* WORK TASK
Your answer should be an exact copy of all the entries, free of pictures.

::: DATASET RECORDS :::

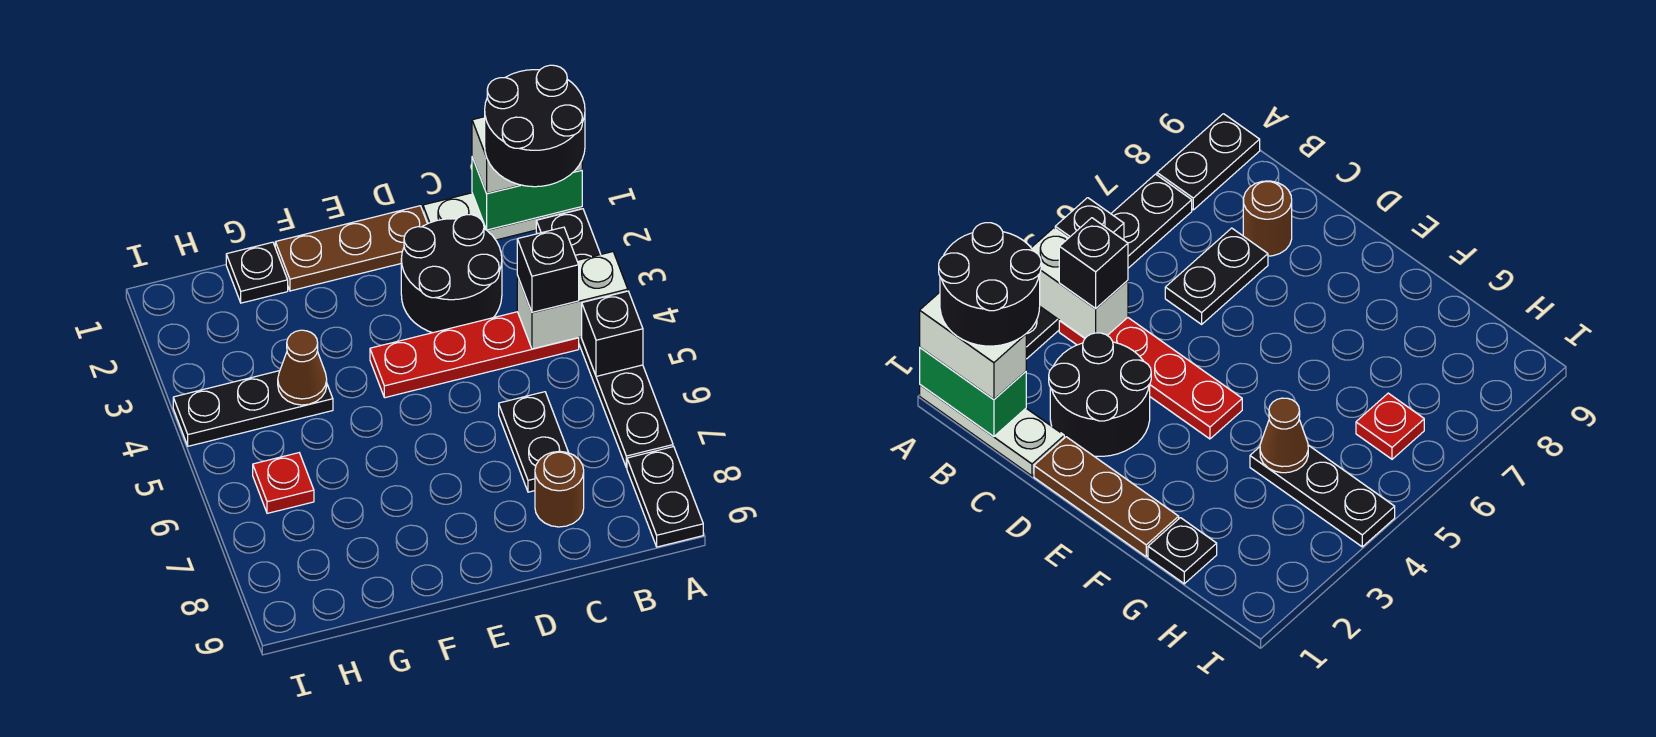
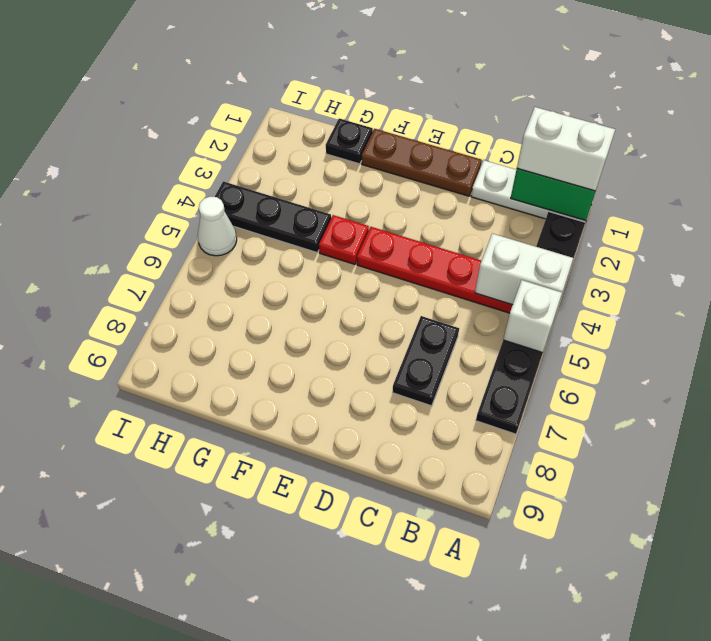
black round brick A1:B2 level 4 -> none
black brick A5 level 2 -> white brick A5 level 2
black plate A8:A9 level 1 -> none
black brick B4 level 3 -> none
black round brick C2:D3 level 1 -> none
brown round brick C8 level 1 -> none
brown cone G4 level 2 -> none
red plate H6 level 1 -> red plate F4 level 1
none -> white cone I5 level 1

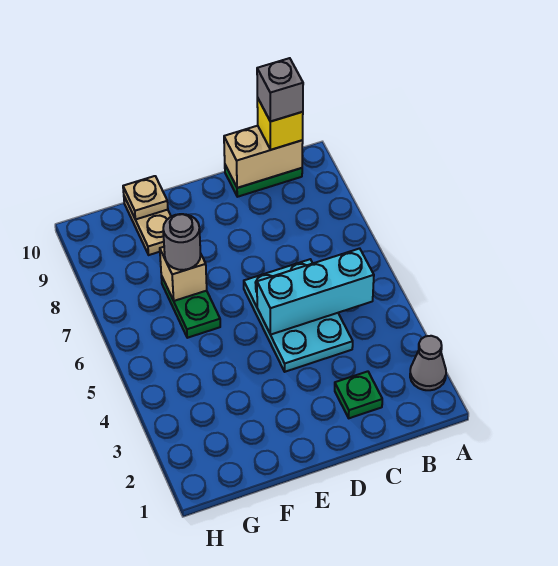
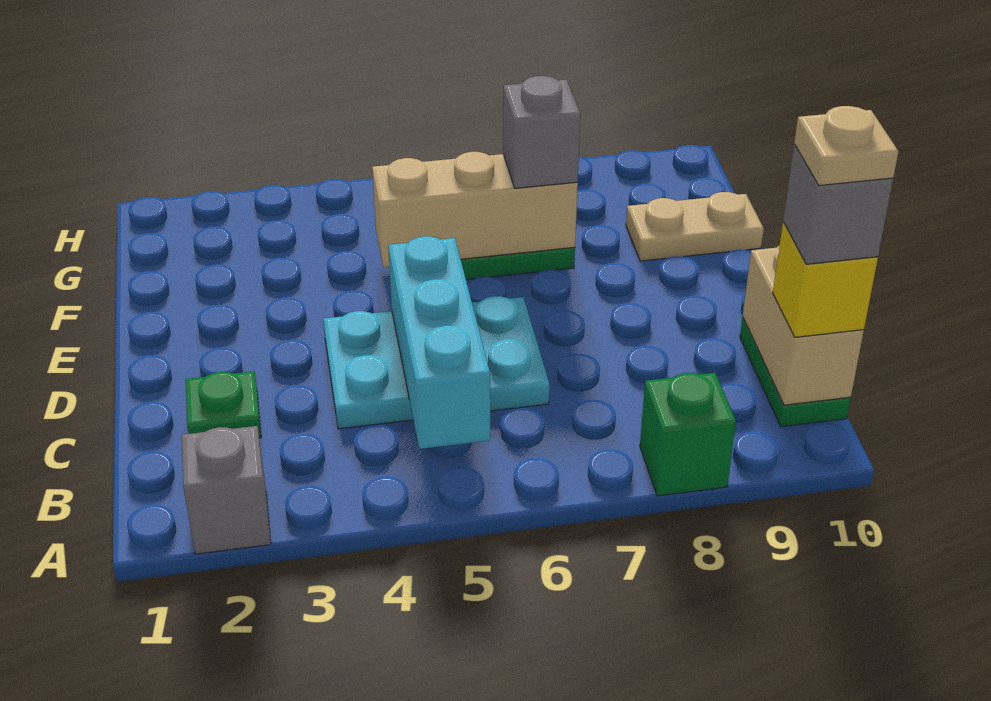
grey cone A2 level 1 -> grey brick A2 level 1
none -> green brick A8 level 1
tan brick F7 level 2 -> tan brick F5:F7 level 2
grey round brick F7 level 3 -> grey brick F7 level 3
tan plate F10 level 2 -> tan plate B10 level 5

:::

* SOLUTION BELOW
black round brick A1:B2 level 4 -> none
black brick A5 level 2 -> white brick A5 level 2
black plate A8:A9 level 1 -> none
black brick B4 level 3 -> none
black round brick C2:D3 level 1 -> none
brown round brick C8 level 1 -> none
brown cone G4 level 2 -> none
red plate H6 level 1 -> red plate F4 level 1
none -> white cone I5 level 1

grey cone A2 level 1 -> grey brick A2 level 1
none -> green brick A8 level 1
tan brick F7 level 2 -> tan brick F5:F7 level 2
grey round brick F7 level 3 -> grey brick F7 level 3
tan plate F10 level 2 -> tan plate B10 level 5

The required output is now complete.